(Material provided begins)
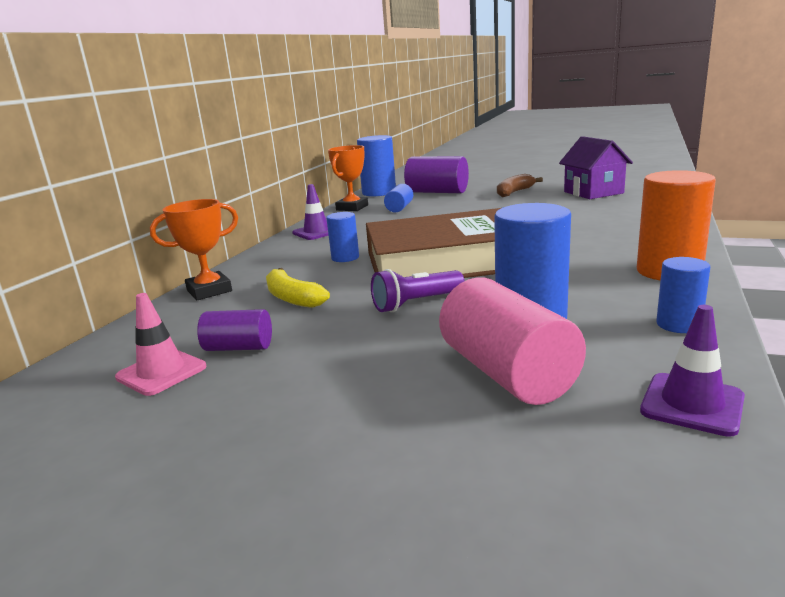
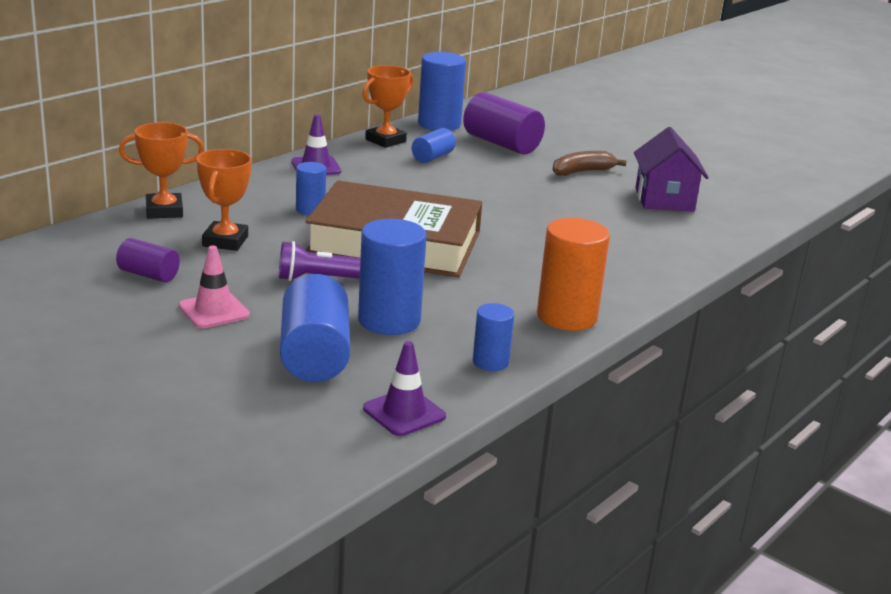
camera: 15 degrees right, 5 degrees up
(161, 372) = (81, 278): pink traffic cone -> pink traffic cone (214, 311)
(292, 298) = (225, 241): yellow banana -> orange trophy
(507, 373) = (314, 355): pink cylinder -> blue cylinder

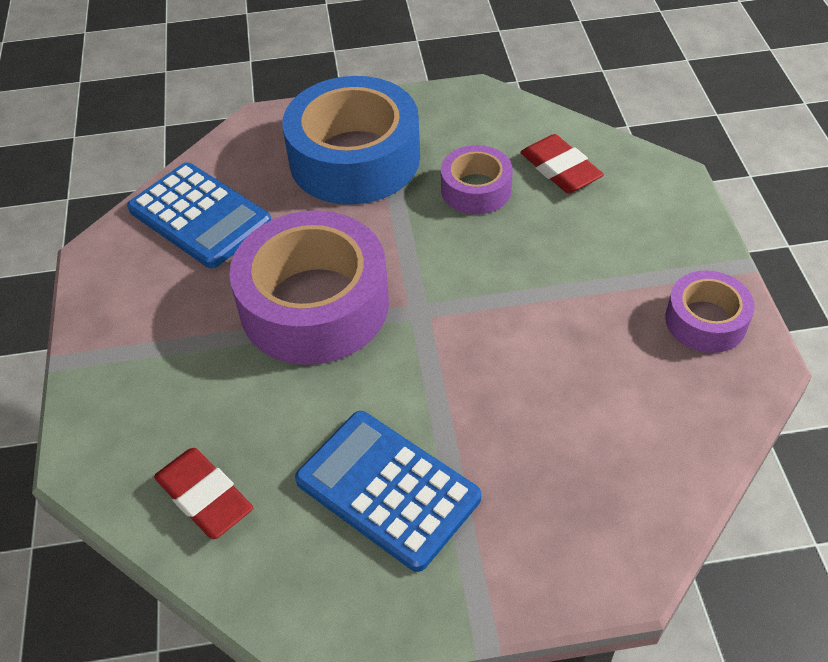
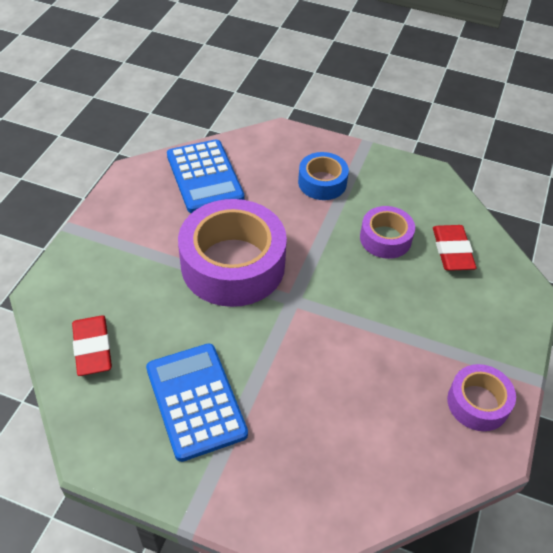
camera: 25 degrees right, 0 degrees up
(354, 158) = (322, 182): blue tape -> blue tape, size x0.52

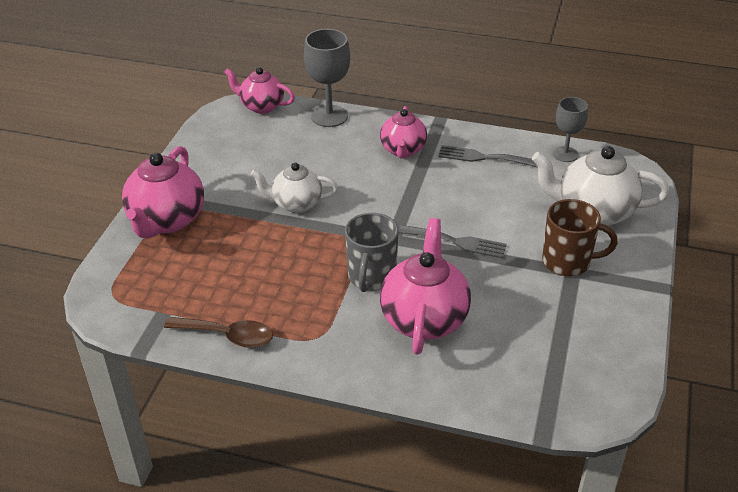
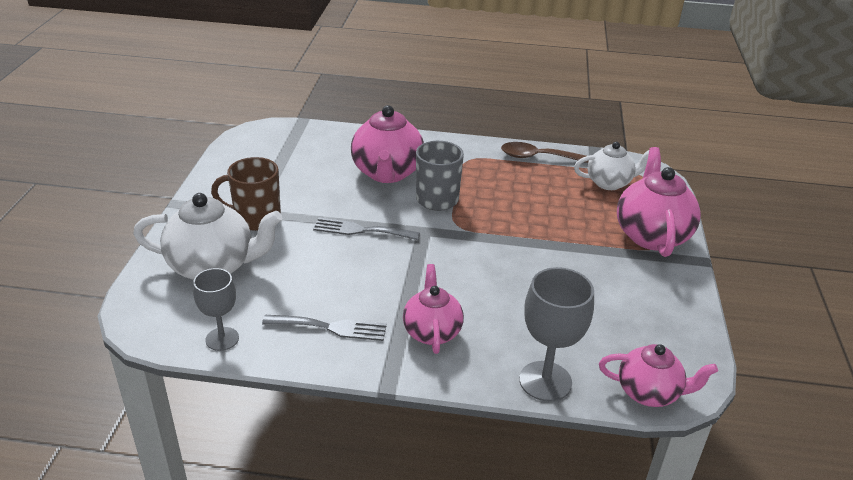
camera: 170 degrees right, 5 degrees down
(296, 204) = (533, 258): white teapot -> white teapot (609, 183)

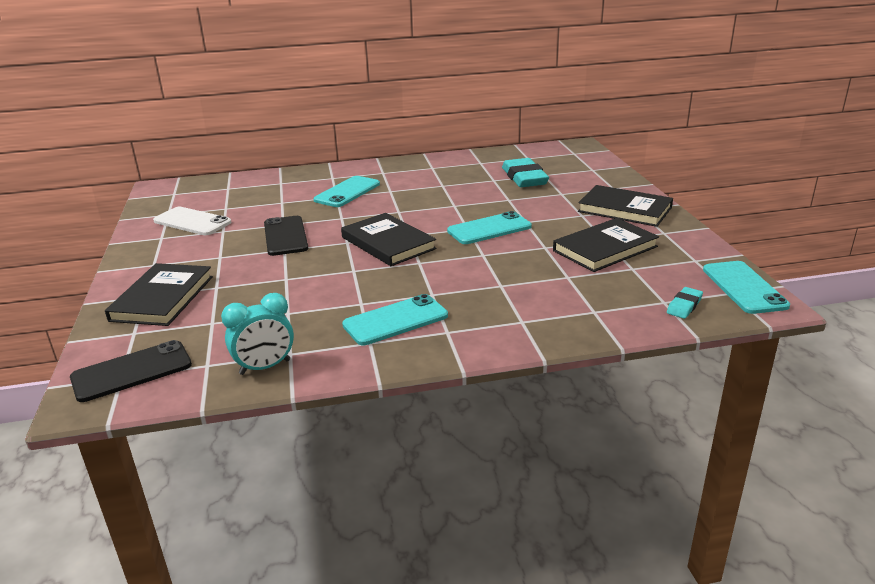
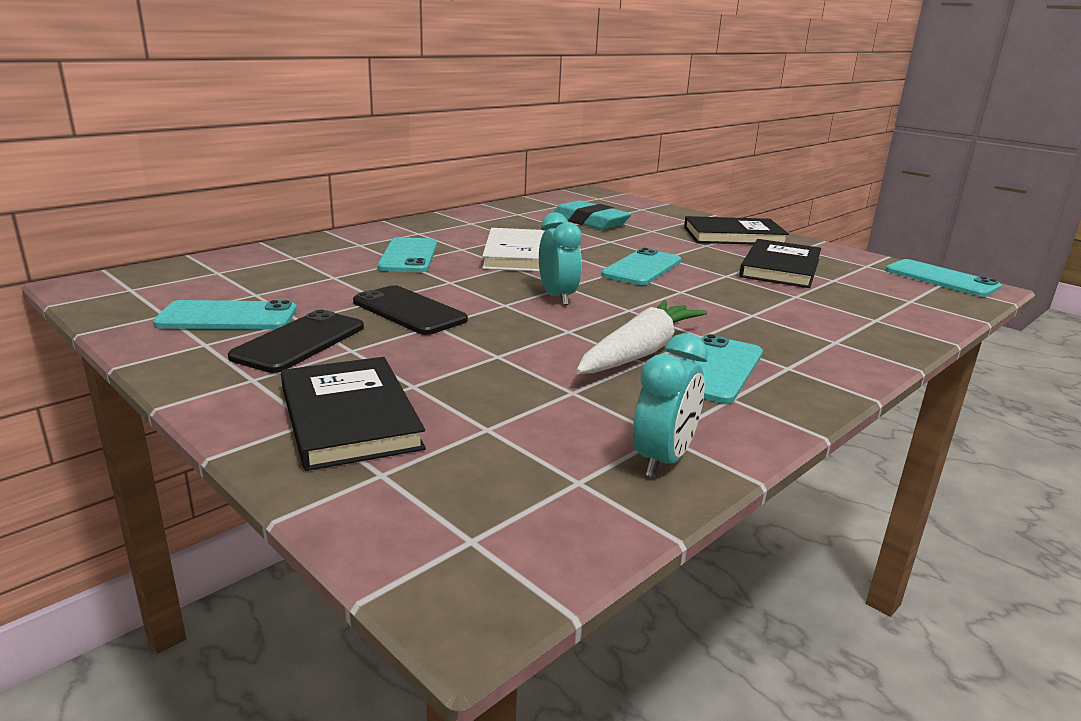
camera: 35 degrees left, 5 degrees down
(132, 371) = (477, 526): black phone -> black phone (299, 342)
(192, 222) = (227, 317): white phone -> turquoise phone
(369, 296) = (639, 352): none -> white carrot
(388, 243) = (557, 297): black book -> turquoise clock
(420, 202) = (519, 255): none -> white book
(684, 306) = (930, 300): turquoise eraser -> none

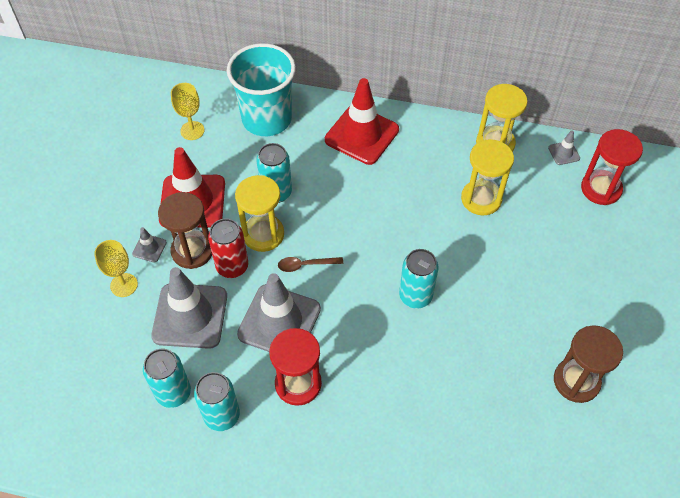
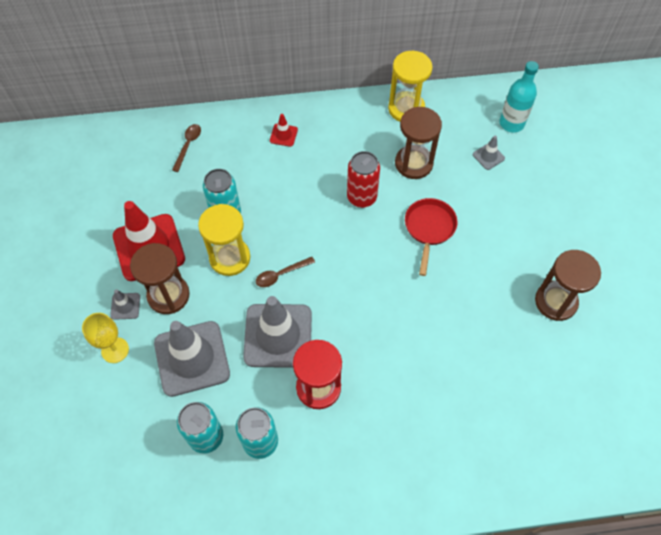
camera: 20 degrees left, 5 degrees up
(192, 130) = (120, 178): yellow goblet -> none
(232, 266) = (213, 298): red can -> red can (361, 197)
(266, 119) = (188, 145): turquoise cup -> brown spoon
(361, 135) = (283, 135): red traffic cone -> red traffic cone, size x0.43
(415, 296) = (391, 271): turquoise can -> none
(471, 267) = (429, 228): none -> red pan
(481, 199) = (413, 163): yellow hourglass -> brown hourglass
(564, 153) = (468, 100): grey traffic cone -> grey traffic cone (488, 156)
(601, 189) = (511, 123): red hourglass -> turquoise bottle

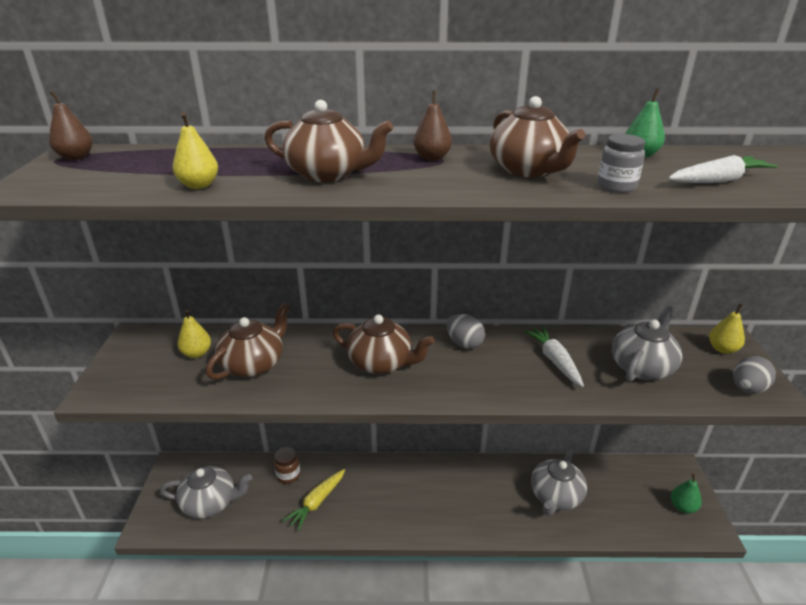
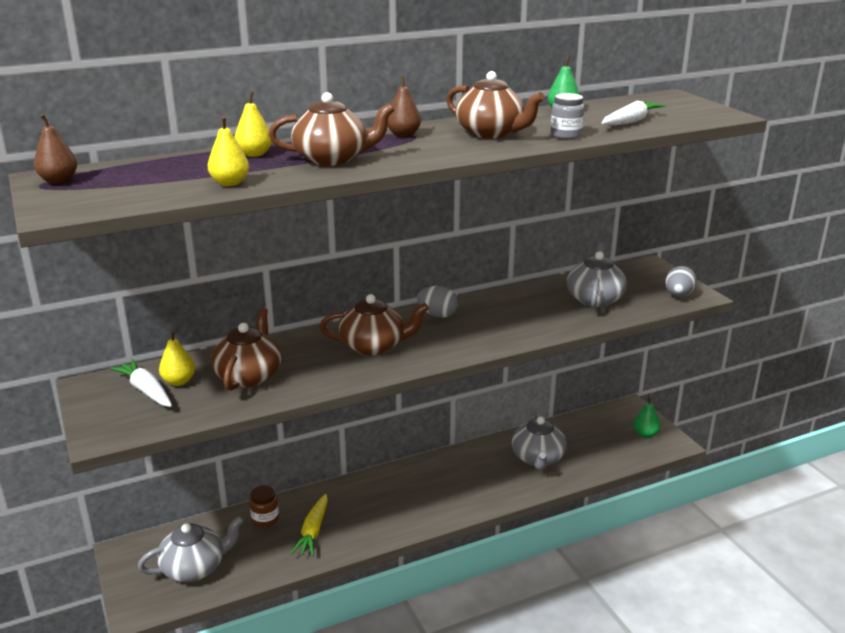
camera: 25 degrees left, 5 degrees down
(554, 360) = (523, 310): white carrot -> white carrot (146, 391)
(722, 349) = (647, 273): yellow pear -> yellow pear (254, 154)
(Material provided ends)
Exact copy required, pictures excluded: the lines from the one holding "(601, 189) = (511, 123): red" through the last line of the data, both ends included.

Answer section:
(601, 189) = (511, 123): red hourglass -> turquoise bottle

camera: 25 degrees left, 5 degrees down
(554, 360) = (523, 310): white carrot -> white carrot (146, 391)
(722, 349) = (647, 273): yellow pear -> yellow pear (254, 154)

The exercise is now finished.